→ **What you will do**
Without adding anything, give again the lines from the one holding "none -> cyan plate C2:E2 level 1" through the final line of the records, exactly, with both ends included and pictures dropped.

→ **Available data**
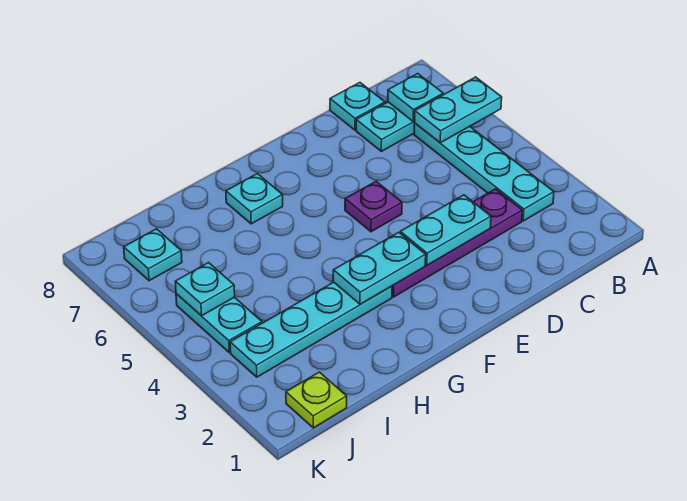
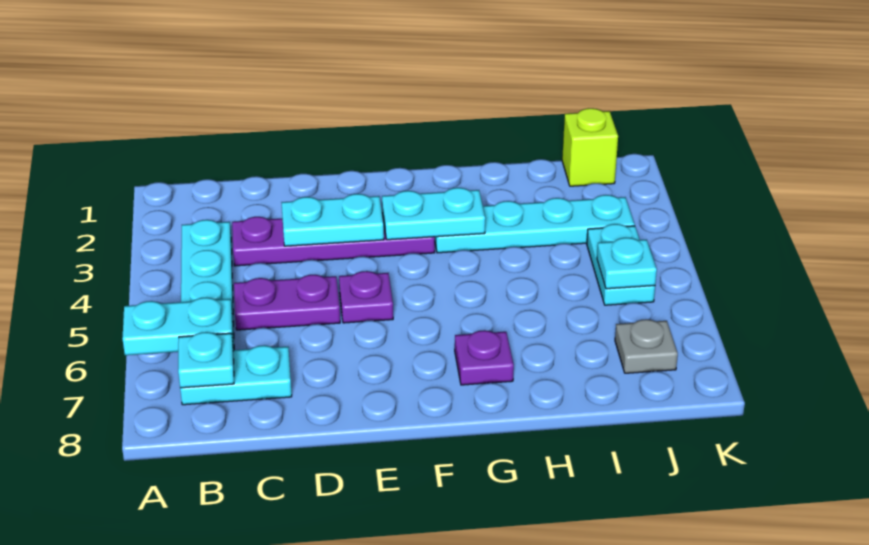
none -> purple plate C5:D5 level 1
cyan plate C8 level 1 -> none
cyan plate G7 level 1 -> purple plate G7 level 1
lime plate J1 level 1 -> lime brick J1 level 1
cyan plate J7 level 1 -> grey plate J7 level 1

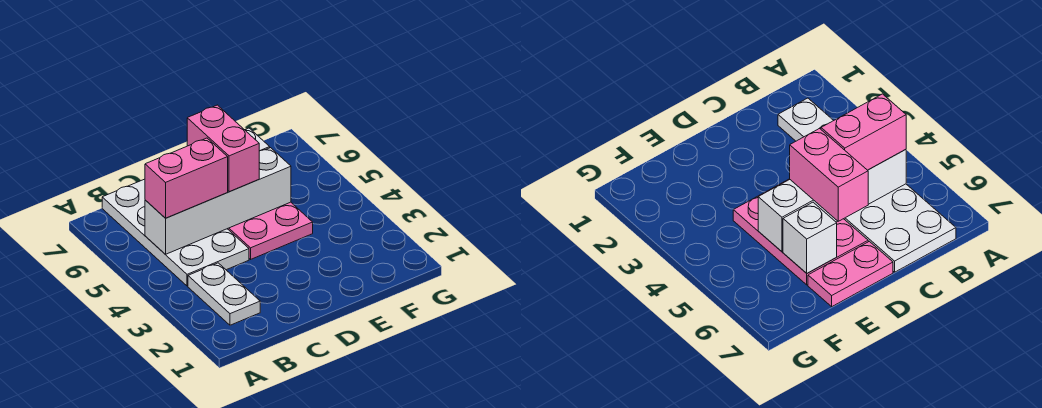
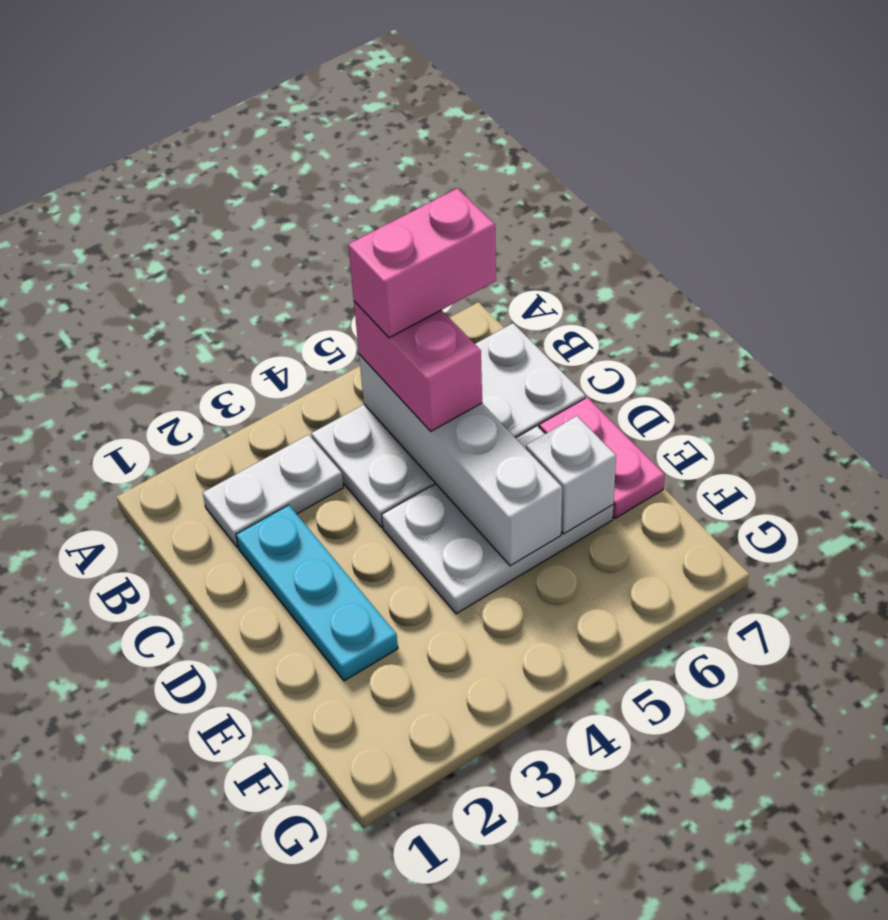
none -> cyan plate C2:E2 level 1
pink plate D4:E6 level 1 -> white plate D4:E6 level 1
pink brick D5:D6 level 3 -> pink brick B5:B6 level 4

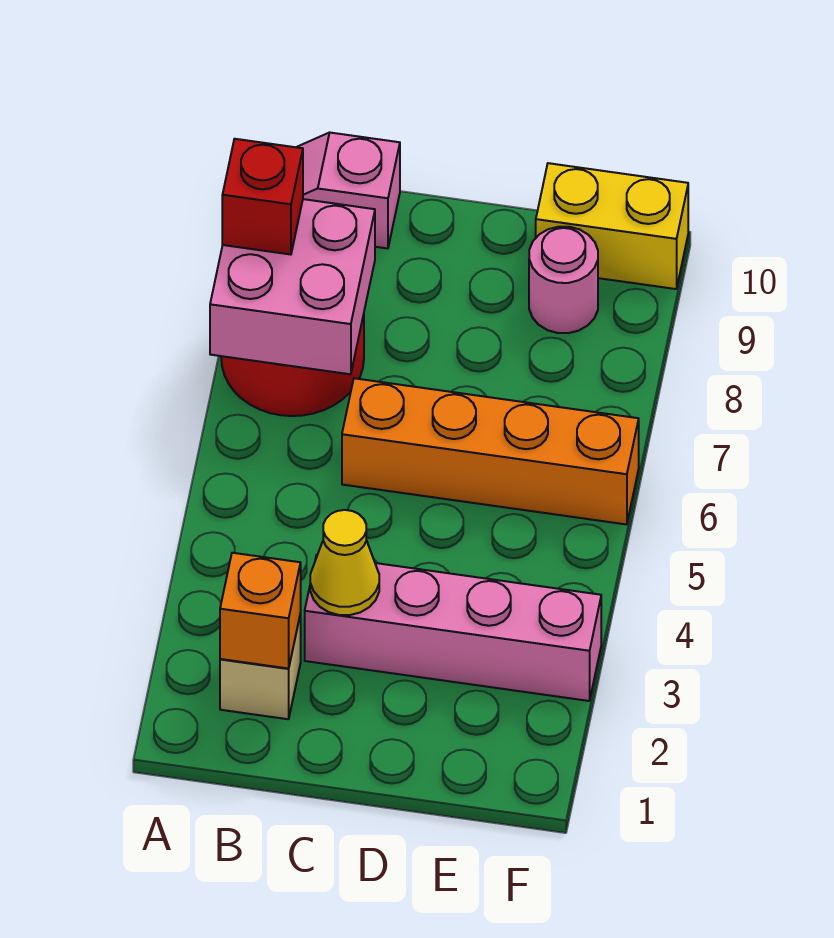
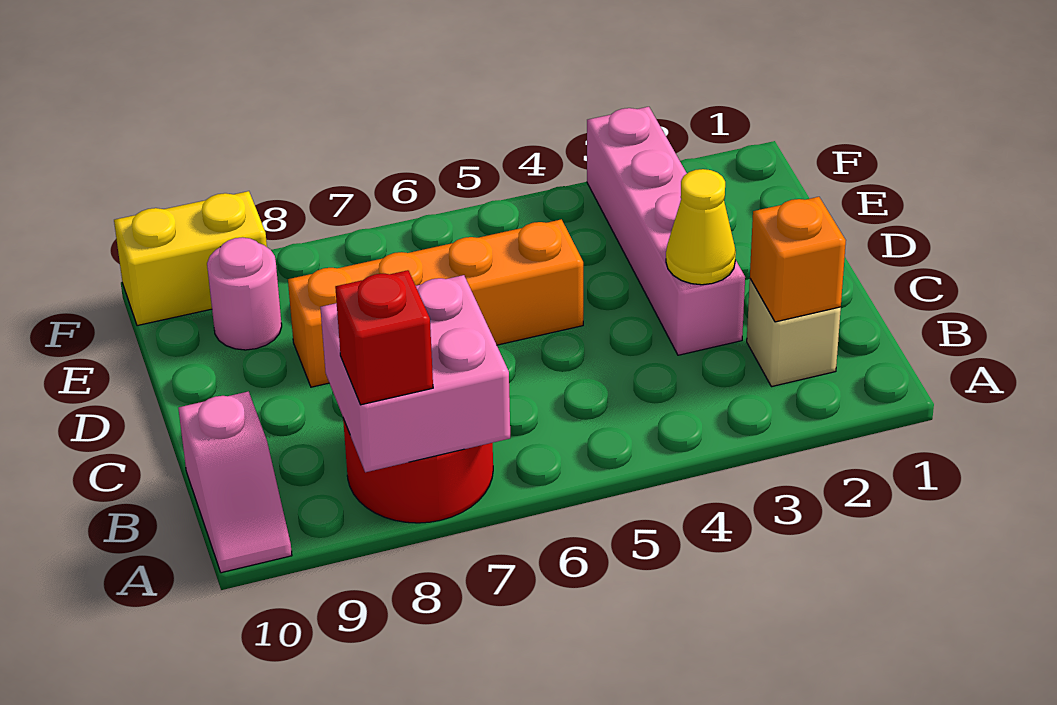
orange brick C6:F6 level 1 -> orange brick D5:D8 level 1
yellow brick E10:F10 level 1 -> yellow brick F9:F10 level 1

→ **Reply to the task**
none -> cyan plate C2:E2 level 1
pink plate D4:E6 level 1 -> white plate D4:E6 level 1
pink brick D5:D6 level 3 -> pink brick B5:B6 level 4

orange brick C6:F6 level 1 -> orange brick D5:D8 level 1
yellow brick E10:F10 level 1 -> yellow brick F9:F10 level 1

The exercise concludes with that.